**Exercise task:**
Reproduce every one of the following items line for line, omitting the picture markers.

**Record extracts:**
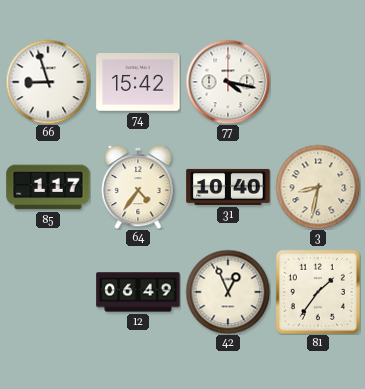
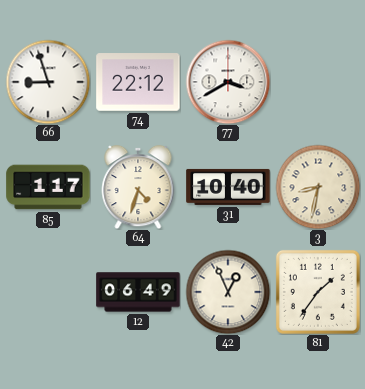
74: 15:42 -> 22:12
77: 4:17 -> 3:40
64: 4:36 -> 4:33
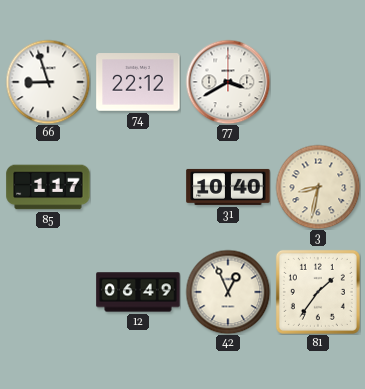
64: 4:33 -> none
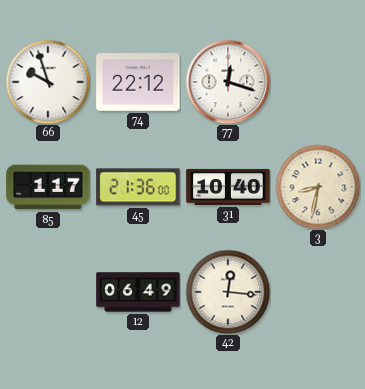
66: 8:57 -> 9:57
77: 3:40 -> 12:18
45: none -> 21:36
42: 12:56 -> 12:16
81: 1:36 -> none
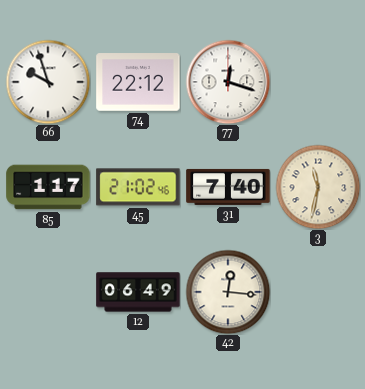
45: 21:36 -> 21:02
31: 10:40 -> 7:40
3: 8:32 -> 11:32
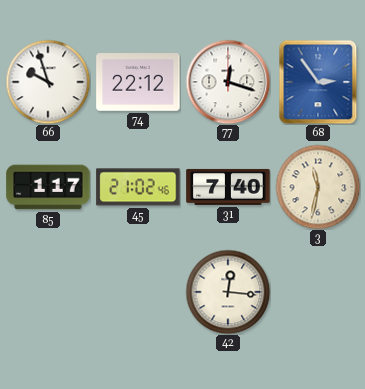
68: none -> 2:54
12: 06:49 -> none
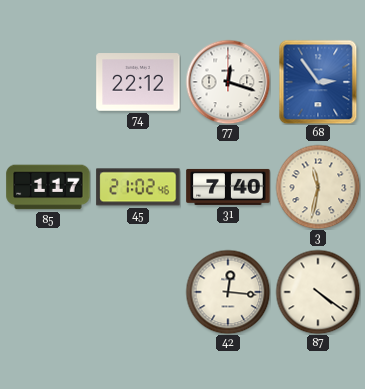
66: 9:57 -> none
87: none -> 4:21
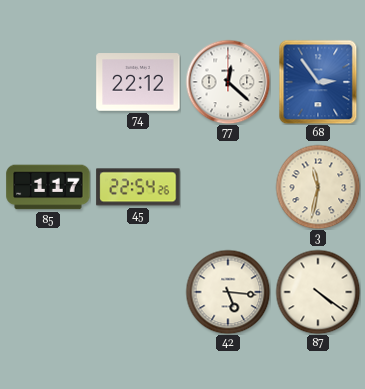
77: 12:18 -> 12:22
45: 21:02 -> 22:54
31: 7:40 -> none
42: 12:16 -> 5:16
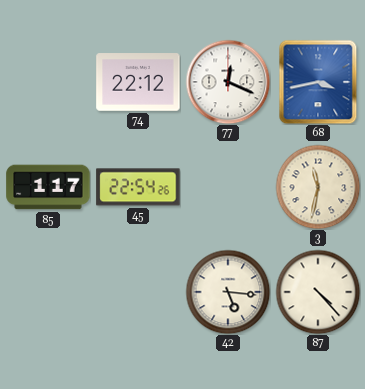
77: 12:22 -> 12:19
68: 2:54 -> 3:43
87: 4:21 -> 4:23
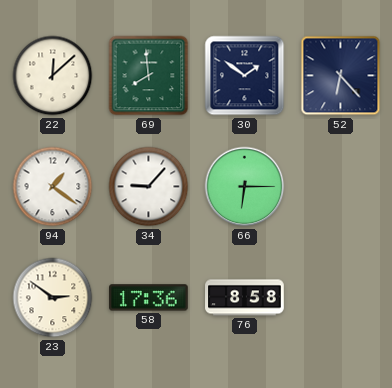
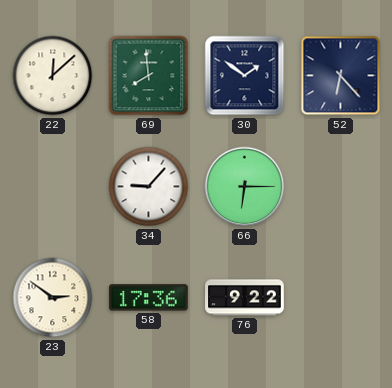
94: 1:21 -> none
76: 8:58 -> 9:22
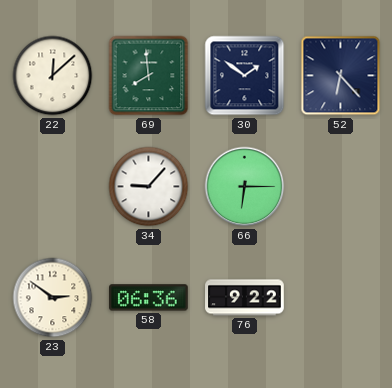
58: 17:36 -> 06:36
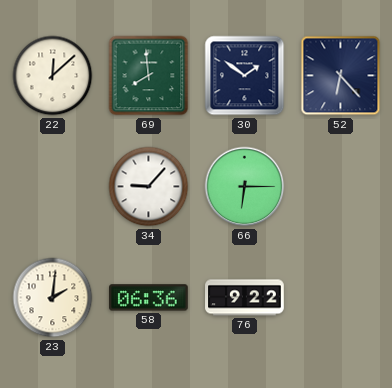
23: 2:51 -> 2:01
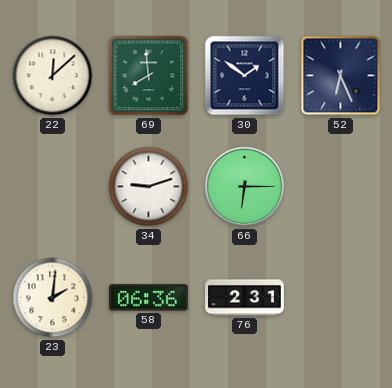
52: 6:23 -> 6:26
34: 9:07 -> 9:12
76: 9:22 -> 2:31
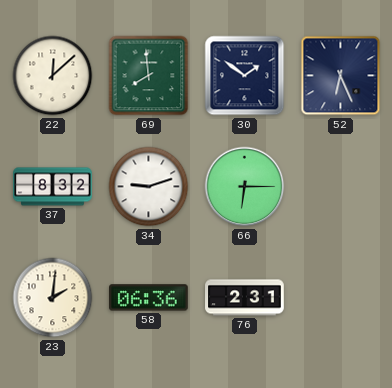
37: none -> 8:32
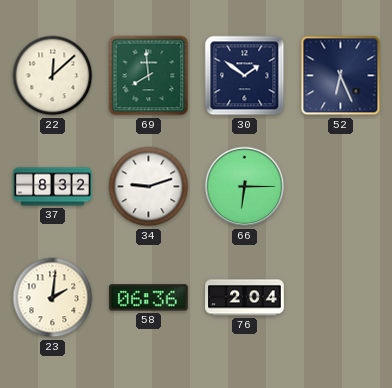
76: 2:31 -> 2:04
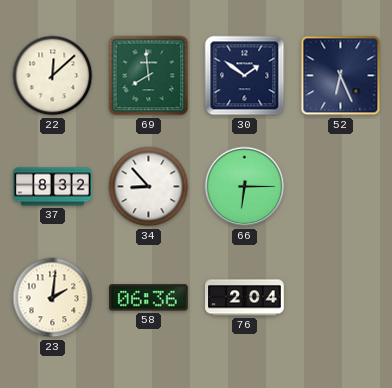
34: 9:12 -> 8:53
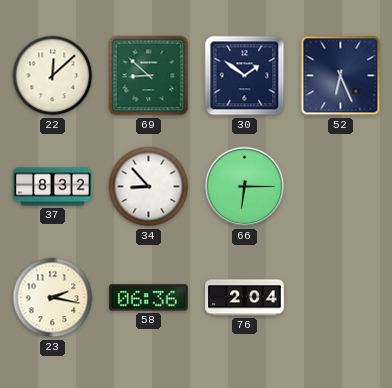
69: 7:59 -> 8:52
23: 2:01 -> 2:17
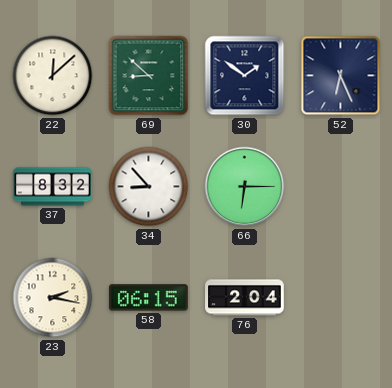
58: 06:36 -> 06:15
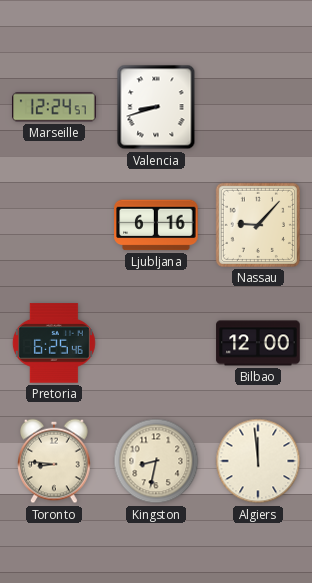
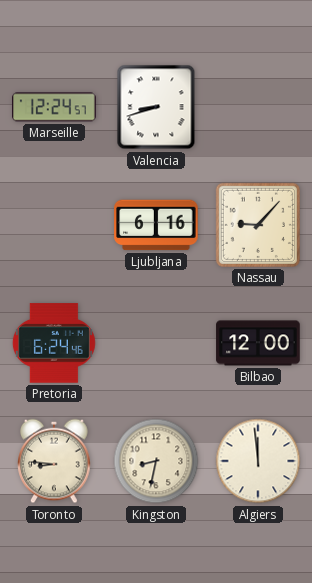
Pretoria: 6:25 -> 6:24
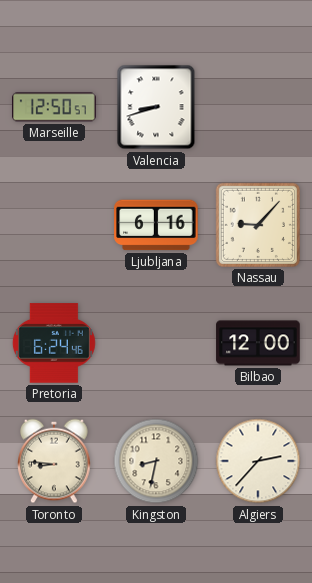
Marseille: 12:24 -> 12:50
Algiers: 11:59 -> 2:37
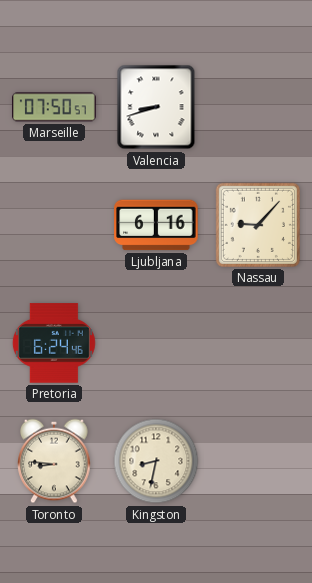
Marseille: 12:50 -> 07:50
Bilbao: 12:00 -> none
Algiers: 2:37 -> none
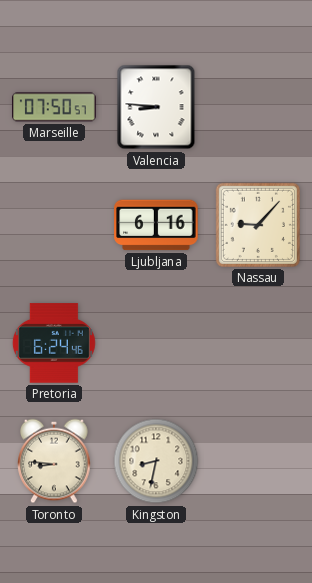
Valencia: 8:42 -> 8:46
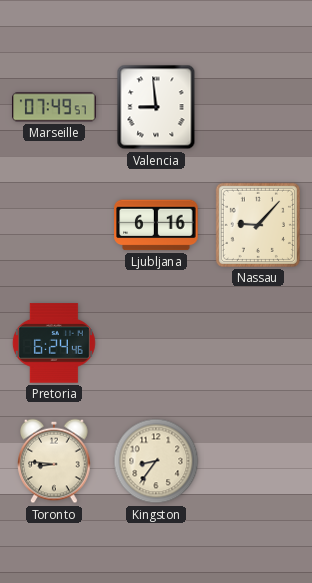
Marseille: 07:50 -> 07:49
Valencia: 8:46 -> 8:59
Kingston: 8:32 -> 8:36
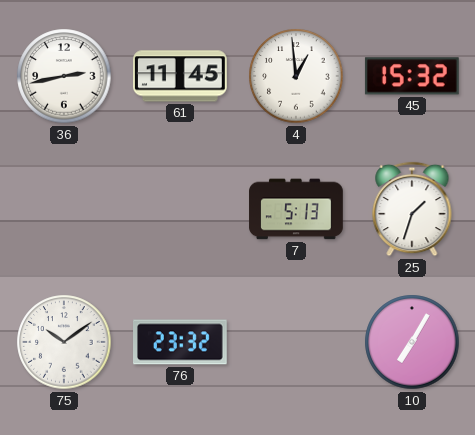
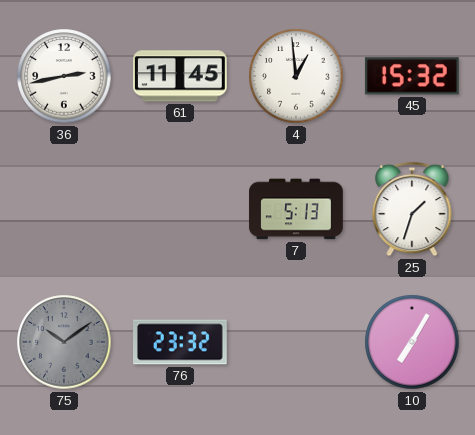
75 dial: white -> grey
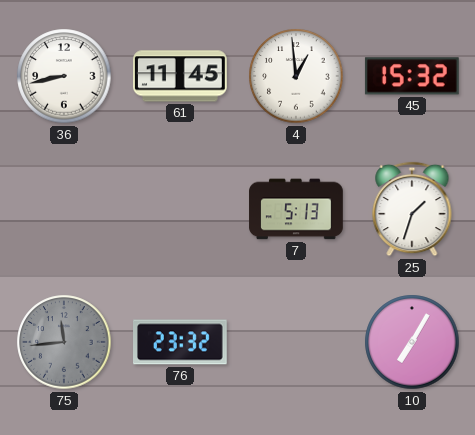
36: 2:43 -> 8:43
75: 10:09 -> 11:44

**Solution to this exercise:**
74: 15:42 -> 22:12
77: 4:17 -> 3:40
64: 4:36 -> 4:33
64: 4:33 -> none
66: 8:57 -> 9:57
77: 3:40 -> 12:18
45: none -> 21:36
42: 12:56 -> 12:16
81: 1:36 -> none
45: 21:36 -> 21:02
31: 10:40 -> 7:40
3: 8:32 -> 11:32
68: none -> 2:54
12: 06:49 -> none
66: 9:57 -> none
87: none -> 4:21
77: 12:18 -> 12:22
45: 21:02 -> 22:54
31: 7:40 -> none
42: 12:16 -> 5:16
77: 12:22 -> 12:19
68: 2:54 -> 3:43
87: 4:21 -> 4:23
94: 1:21 -> none
76: 8:58 -> 9:22
58: 17:36 -> 06:36
23: 2:51 -> 2:01
52: 6:23 -> 6:26
34: 9:07 -> 9:12
76: 9:22 -> 2:31
37: none -> 8:32
76: 2:31 -> 2:04
34: 9:12 -> 8:53
69: 7:59 -> 8:52
23: 2:01 -> 2:17
58: 06:36 -> 06:15
Pretoria: 6:25 -> 6:24
Marseille: 12:24 -> 12:50
Algiers: 11:59 -> 2:37
Marseille: 12:50 -> 07:50
Bilbao: 12:00 -> none
Algiers: 2:37 -> none
Valencia: 8:42 -> 8:46
Marseille: 07:50 -> 07:49
Valencia: 8:46 -> 8:59
Kingston: 8:32 -> 8:36
75 dial: white -> grey
36: 2:43 -> 8:43
75: 10:09 -> 11:44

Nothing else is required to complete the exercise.